TRY IT:
The pictures are to be omitted when the entries are reproduced exactly.

RECORDS SUPPLIED:
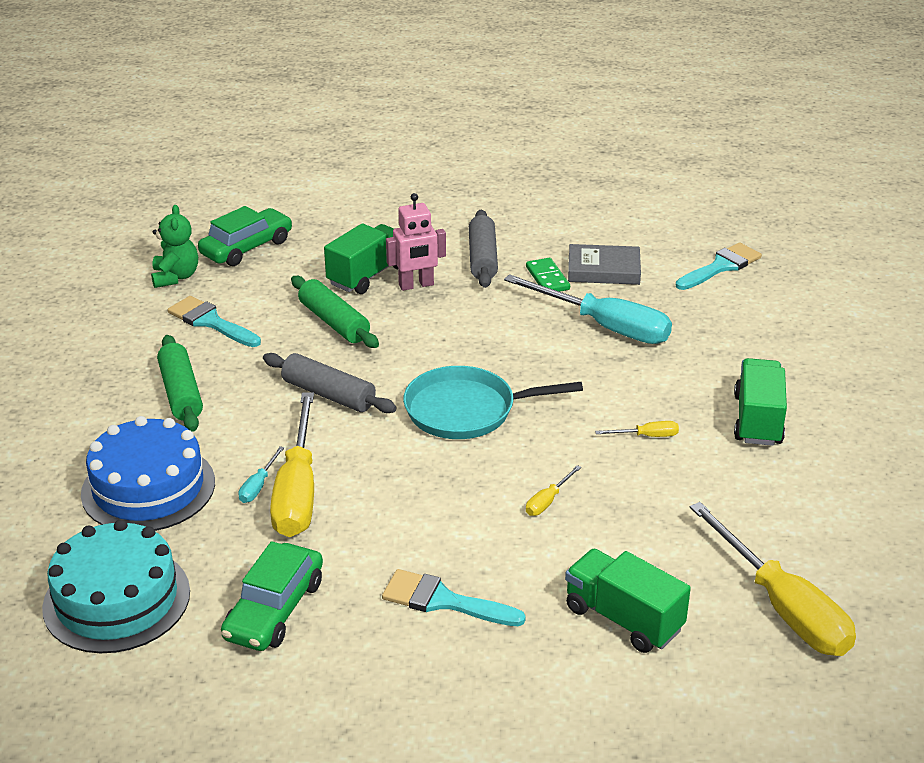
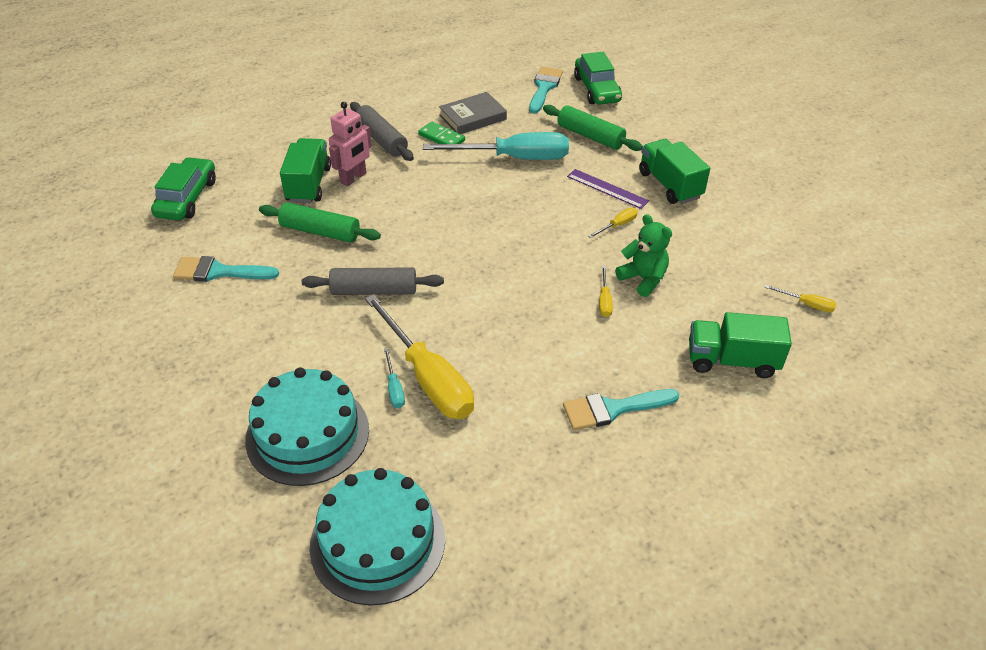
camera: 35 degrees left, 10 degrees up
(148, 487) = (307, 434): blue cake -> turquoise cake
(175, 277) = (149, 246): green teddy bear -> green teddy bear (643, 279)
(181, 393) = (254, 342): green rolling pin -> green rolling pin (590, 136)
(274, 610) = (506, 481): green car -> green car (596, 89)
(466, 410) = (484, 259): turquoise pan -> none
(677, 395) = (607, 188): none -> purple ruler
(782, 607) = (807, 304): yellow screwdriver -> yellow screwdriver, size x0.41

FINAL ANSWER:
camera: 35 degrees left, 10 degrees up
(148, 487) = (307, 434): blue cake -> turquoise cake
(175, 277) = (149, 246): green teddy bear -> green teddy bear (643, 279)
(181, 393) = (254, 342): green rolling pin -> green rolling pin (590, 136)
(274, 610) = (506, 481): green car -> green car (596, 89)
(466, 410) = (484, 259): turquoise pan -> none
(677, 395) = (607, 188): none -> purple ruler
(782, 607) = (807, 304): yellow screwdriver -> yellow screwdriver, size x0.41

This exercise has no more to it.